[EXERCISE OBJECTIVE]: With the pictures set aside, return the lines below exactly, beginning at the first and ending at the line containing "gray plane 821".

[DATASET CONTENT]:
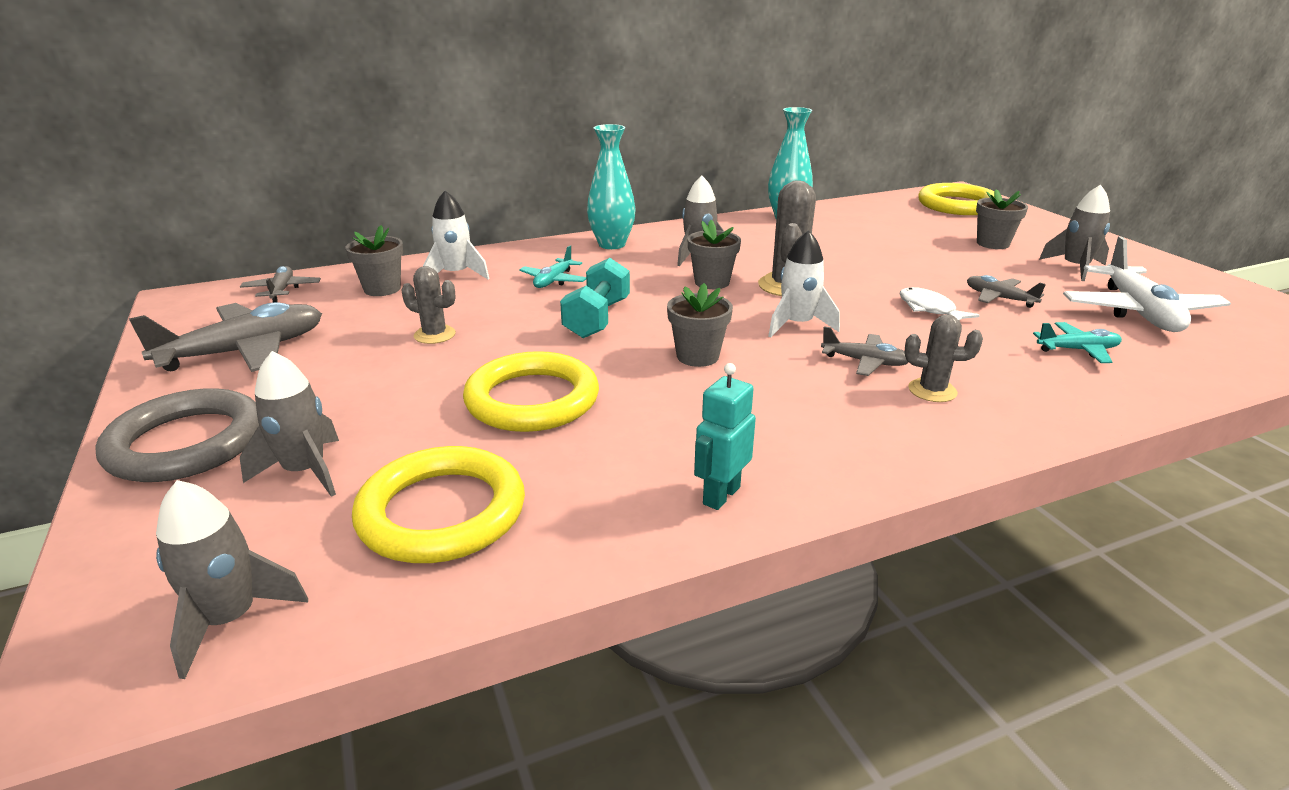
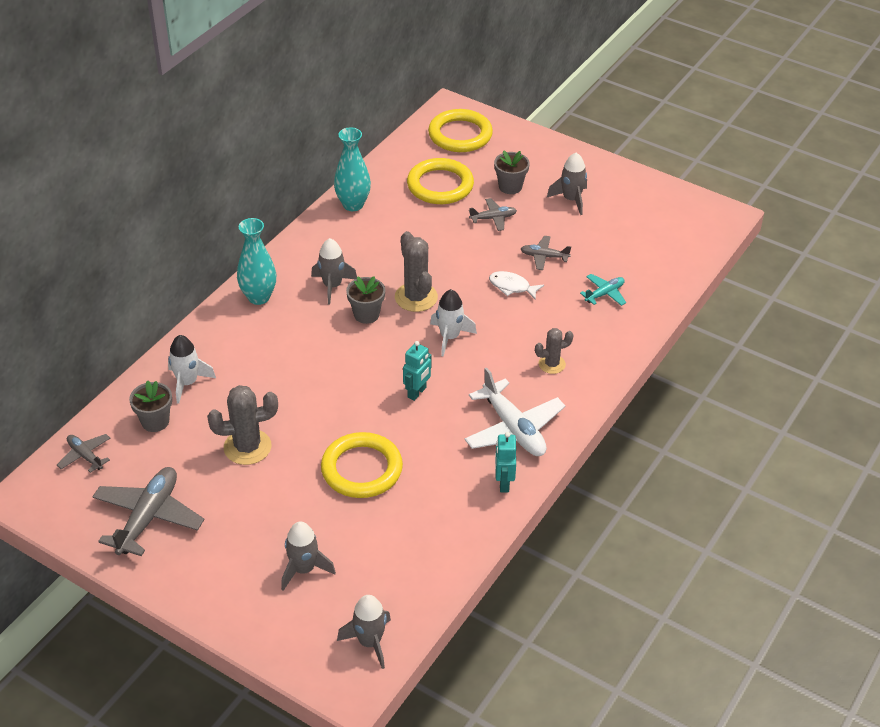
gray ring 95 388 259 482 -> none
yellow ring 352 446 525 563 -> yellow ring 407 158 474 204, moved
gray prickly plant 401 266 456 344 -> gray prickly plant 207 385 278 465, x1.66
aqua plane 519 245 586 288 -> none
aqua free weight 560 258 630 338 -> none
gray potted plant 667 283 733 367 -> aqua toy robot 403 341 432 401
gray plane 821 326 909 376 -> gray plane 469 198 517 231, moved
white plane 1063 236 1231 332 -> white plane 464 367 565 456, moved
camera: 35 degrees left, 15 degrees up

[EXERCISE RESPONSE]:
gray ring 95 388 259 482 -> none
yellow ring 352 446 525 563 -> yellow ring 407 158 474 204, moved
gray prickly plant 401 266 456 344 -> gray prickly plant 207 385 278 465, x1.66
aqua plane 519 245 586 288 -> none
aqua free weight 560 258 630 338 -> none
gray potted plant 667 283 733 367 -> aqua toy robot 403 341 432 401
gray plane 821 326 909 376 -> gray plane 469 198 517 231, moved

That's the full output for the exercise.